__EXERCISE OBJECTIVE__:
Out of the material that follows, write out exactly the lines from the line with "black rectangle: (64, 166)" to the line with "blue square: (167, 96)", both ends included, and no others.
───
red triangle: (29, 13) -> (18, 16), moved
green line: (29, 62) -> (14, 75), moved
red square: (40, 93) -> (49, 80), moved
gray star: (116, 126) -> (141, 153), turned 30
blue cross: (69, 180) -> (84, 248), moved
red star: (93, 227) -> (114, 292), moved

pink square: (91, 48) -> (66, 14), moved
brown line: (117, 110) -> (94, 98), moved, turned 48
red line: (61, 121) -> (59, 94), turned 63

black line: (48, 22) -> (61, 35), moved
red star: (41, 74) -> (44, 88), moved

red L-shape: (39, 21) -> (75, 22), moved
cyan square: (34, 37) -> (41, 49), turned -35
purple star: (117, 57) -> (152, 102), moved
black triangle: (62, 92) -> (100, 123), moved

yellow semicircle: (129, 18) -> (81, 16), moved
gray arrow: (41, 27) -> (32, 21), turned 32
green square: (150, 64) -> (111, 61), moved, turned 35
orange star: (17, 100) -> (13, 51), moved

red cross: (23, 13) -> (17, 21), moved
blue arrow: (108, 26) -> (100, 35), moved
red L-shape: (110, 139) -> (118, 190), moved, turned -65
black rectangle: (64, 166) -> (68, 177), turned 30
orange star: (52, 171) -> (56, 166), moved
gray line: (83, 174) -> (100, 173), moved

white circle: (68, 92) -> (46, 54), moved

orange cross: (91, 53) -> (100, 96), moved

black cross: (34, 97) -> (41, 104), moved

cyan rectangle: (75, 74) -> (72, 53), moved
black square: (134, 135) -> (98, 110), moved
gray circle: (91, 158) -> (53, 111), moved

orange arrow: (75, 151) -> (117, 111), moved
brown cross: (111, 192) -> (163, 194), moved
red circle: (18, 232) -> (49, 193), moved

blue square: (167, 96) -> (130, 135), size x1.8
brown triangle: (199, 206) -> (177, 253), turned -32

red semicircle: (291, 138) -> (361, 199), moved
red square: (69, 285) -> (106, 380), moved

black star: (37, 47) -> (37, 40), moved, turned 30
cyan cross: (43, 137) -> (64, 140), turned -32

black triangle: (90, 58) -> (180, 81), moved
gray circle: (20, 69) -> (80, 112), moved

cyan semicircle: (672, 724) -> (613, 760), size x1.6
───
__WRITTEN RESPONSE__:
black rectangle: (64, 166) -> (68, 177), turned 30
orange star: (52, 171) -> (56, 166), moved
gray line: (83, 174) -> (100, 173), moved

white circle: (68, 92) -> (46, 54), moved

orange cross: (91, 53) -> (100, 96), moved

black cross: (34, 97) -> (41, 104), moved

cyan rectangle: (75, 74) -> (72, 53), moved
black square: (134, 135) -> (98, 110), moved
gray circle: (91, 158) -> (53, 111), moved

orange arrow: (75, 151) -> (117, 111), moved
brown cross: (111, 192) -> (163, 194), moved
red circle: (18, 232) -> (49, 193), moved

blue square: (167, 96) -> (130, 135), size x1.8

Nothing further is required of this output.